= Extracted entries =
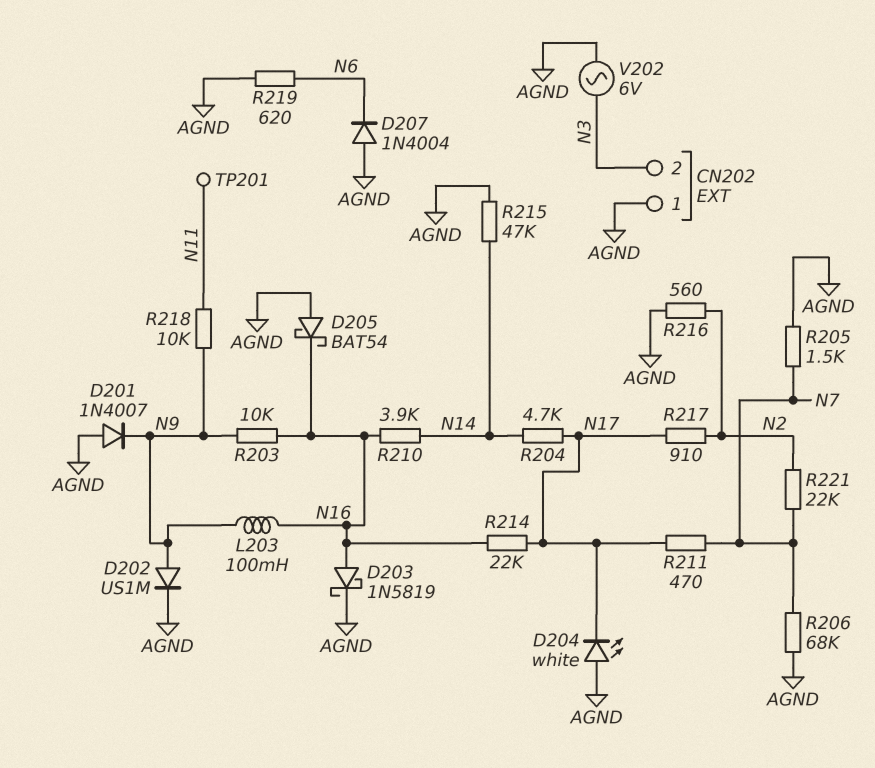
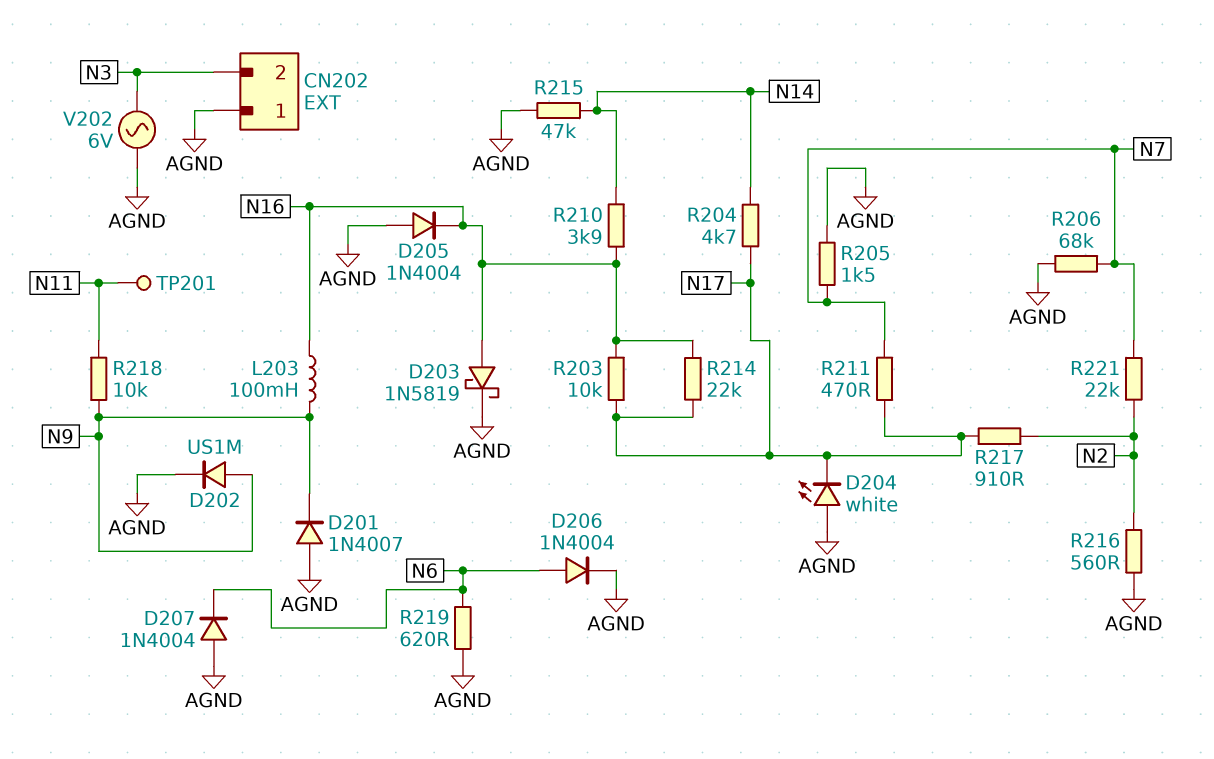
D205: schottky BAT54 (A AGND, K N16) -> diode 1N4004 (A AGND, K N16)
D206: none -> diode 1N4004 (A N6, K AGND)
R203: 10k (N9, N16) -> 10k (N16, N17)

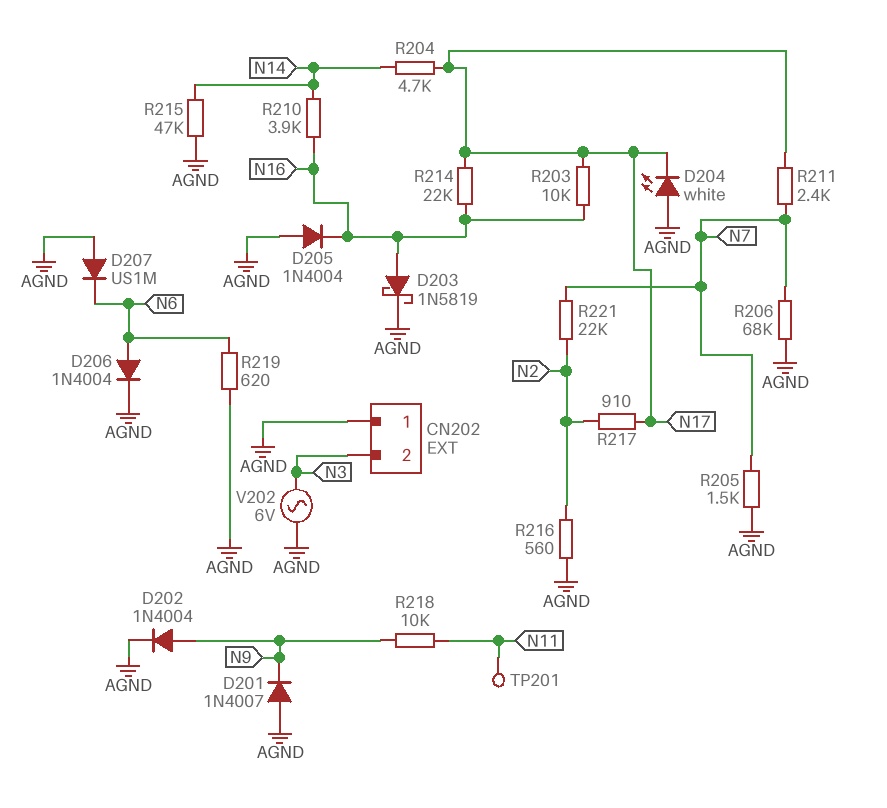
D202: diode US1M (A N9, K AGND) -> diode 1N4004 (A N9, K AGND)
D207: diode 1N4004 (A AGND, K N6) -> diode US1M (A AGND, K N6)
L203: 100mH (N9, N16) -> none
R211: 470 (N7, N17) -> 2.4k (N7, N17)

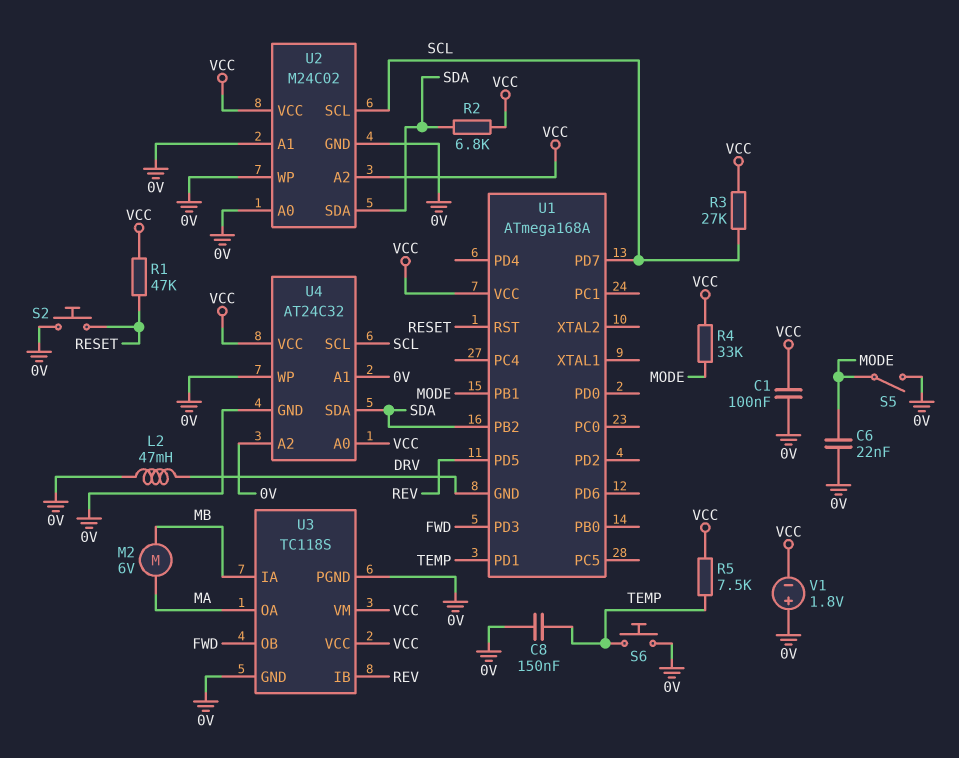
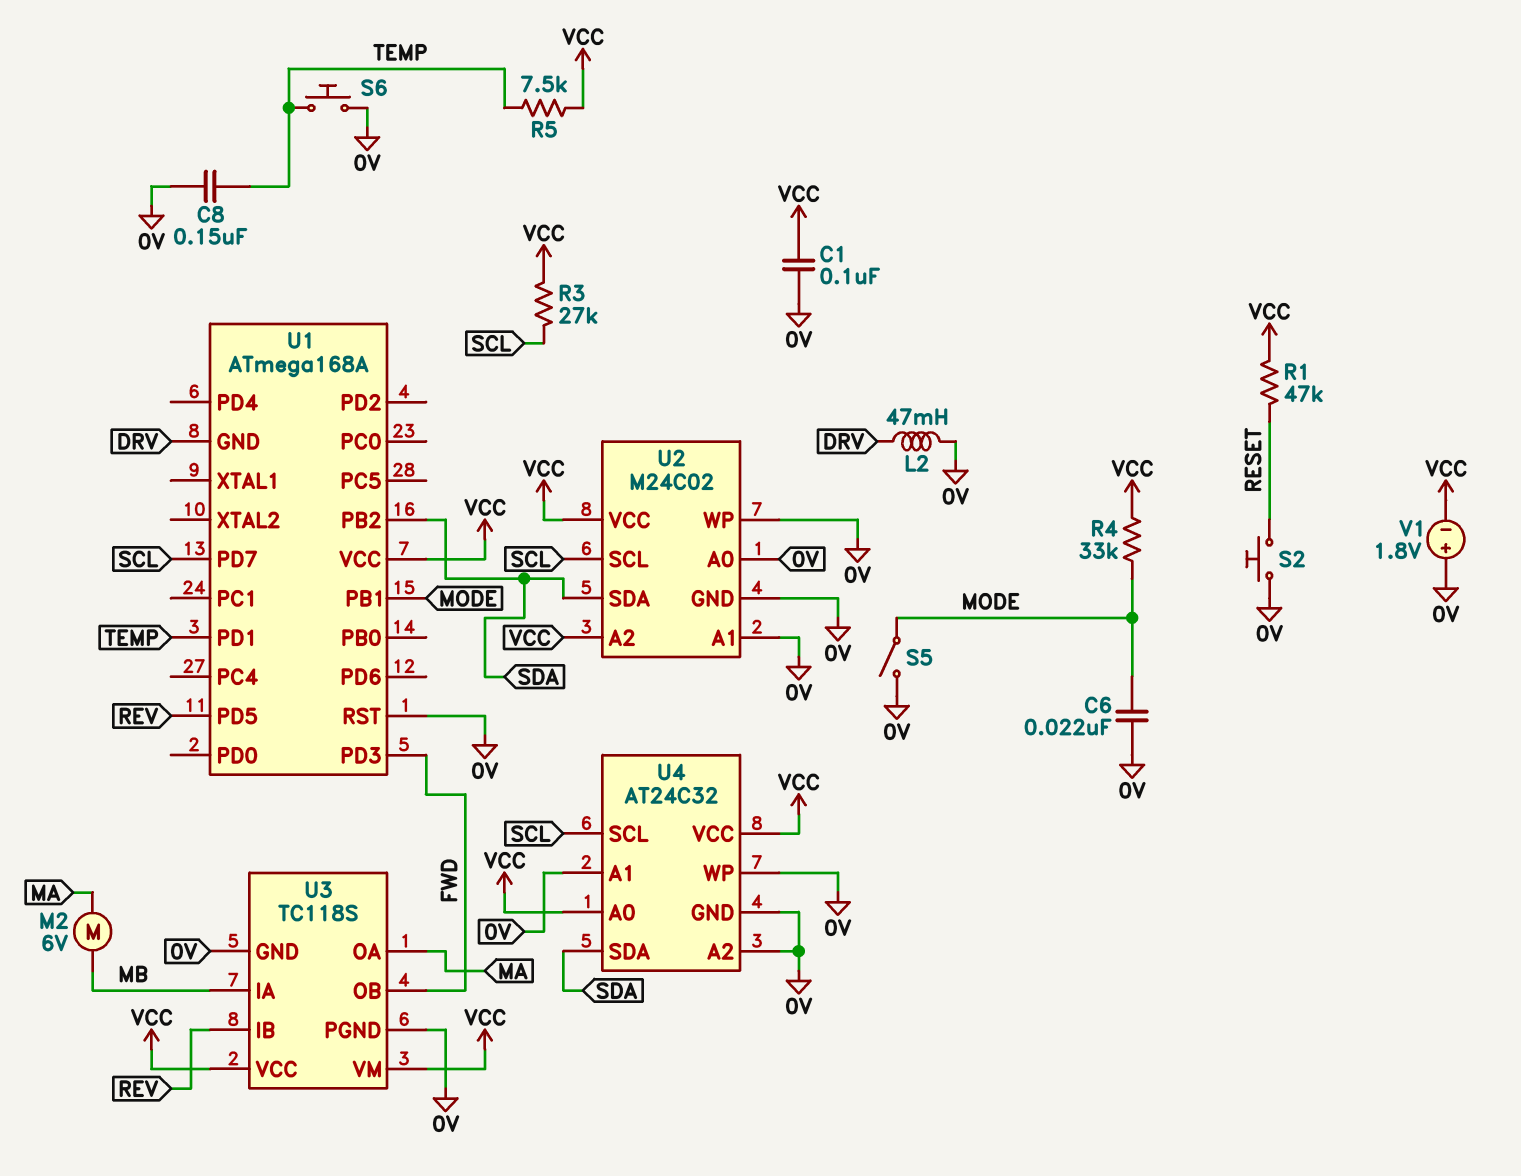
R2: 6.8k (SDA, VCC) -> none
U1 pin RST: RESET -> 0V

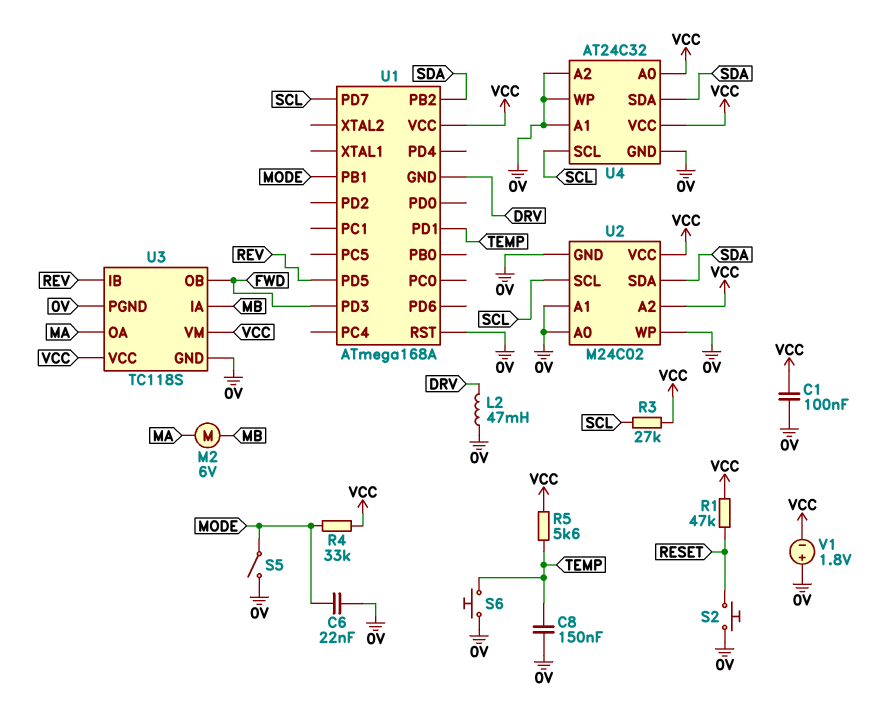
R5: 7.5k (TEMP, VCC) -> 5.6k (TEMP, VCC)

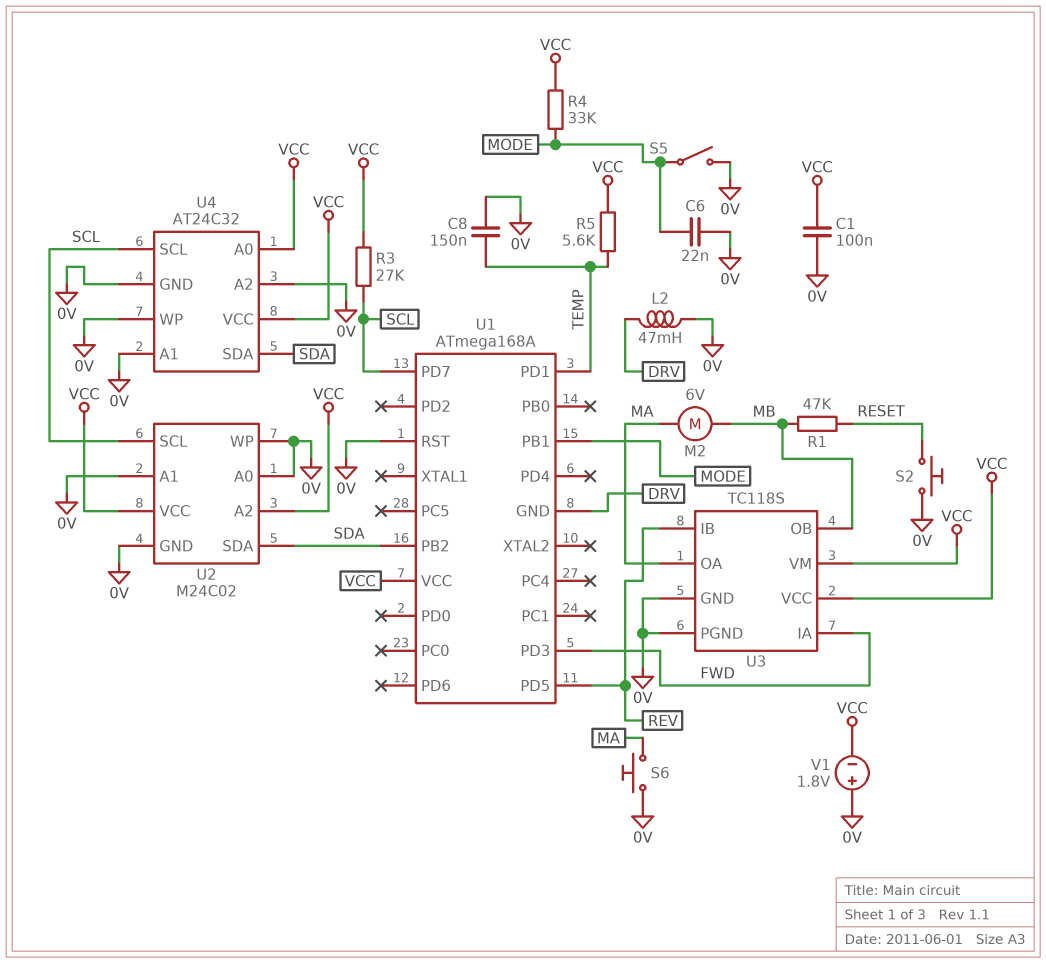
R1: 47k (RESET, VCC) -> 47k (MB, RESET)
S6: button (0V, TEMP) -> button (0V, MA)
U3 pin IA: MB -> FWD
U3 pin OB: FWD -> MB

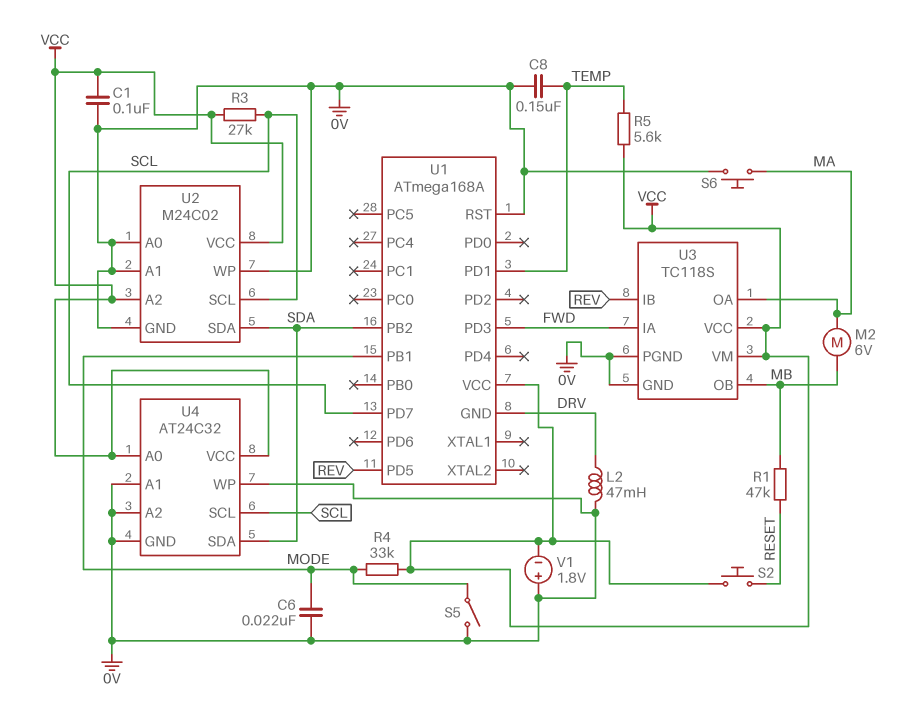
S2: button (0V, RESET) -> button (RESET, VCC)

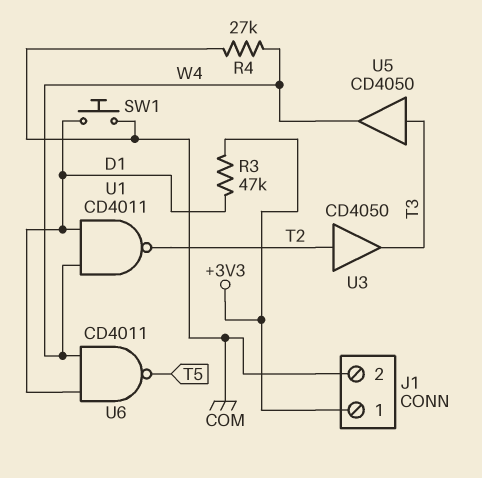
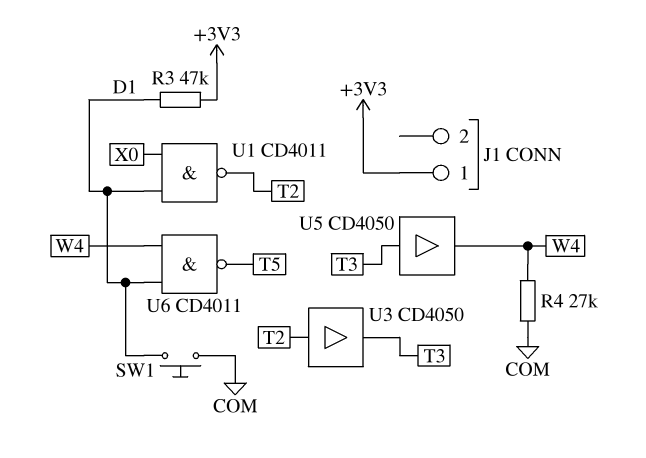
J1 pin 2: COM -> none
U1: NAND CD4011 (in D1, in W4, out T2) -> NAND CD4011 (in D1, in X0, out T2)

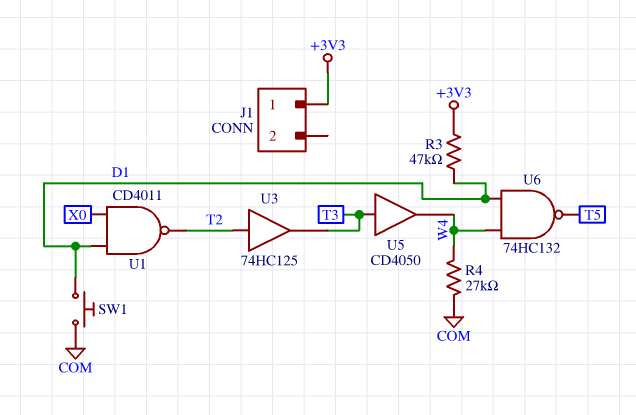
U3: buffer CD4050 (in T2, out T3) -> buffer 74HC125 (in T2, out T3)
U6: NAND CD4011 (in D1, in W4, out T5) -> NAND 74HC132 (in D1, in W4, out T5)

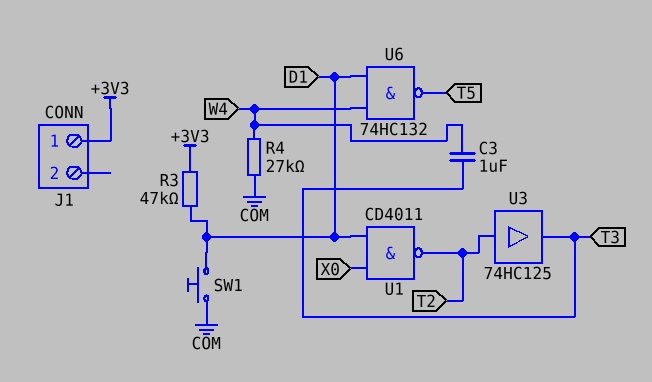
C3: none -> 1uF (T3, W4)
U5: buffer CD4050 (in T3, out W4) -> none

= Task =
Return every record above exactly as written, but drop the pictures.

= Your solution =
D205: schottky BAT54 (A AGND, K N16) -> diode 1N4004 (A AGND, K N16)
D206: none -> diode 1N4004 (A N6, K AGND)
R203: 10k (N9, N16) -> 10k (N16, N17)

D202: diode US1M (A N9, K AGND) -> diode 1N4004 (A N9, K AGND)
D207: diode 1N4004 (A AGND, K N6) -> diode US1M (A AGND, K N6)
L203: 100mH (N9, N16) -> none
R211: 470 (N7, N17) -> 2.4k (N7, N17)

R2: 6.8k (SDA, VCC) -> none
U1 pin RST: RESET -> 0V

R5: 7.5k (TEMP, VCC) -> 5.6k (TEMP, VCC)

R1: 47k (RESET, VCC) -> 47k (MB, RESET)
S6: button (0V, TEMP) -> button (0V, MA)
U3 pin IA: MB -> FWD
U3 pin OB: FWD -> MB

S2: button (0V, RESET) -> button (RESET, VCC)

J1 pin 2: COM -> none
U1: NAND CD4011 (in D1, in W4, out T2) -> NAND CD4011 (in D1, in X0, out T2)

U3: buffer CD4050 (in T2, out T3) -> buffer 74HC125 (in T2, out T3)
U6: NAND CD4011 (in D1, in W4, out T5) -> NAND 74HC132 (in D1, in W4, out T5)

C3: none -> 1uF (T3, W4)
U5: buffer CD4050 (in T3, out W4) -> none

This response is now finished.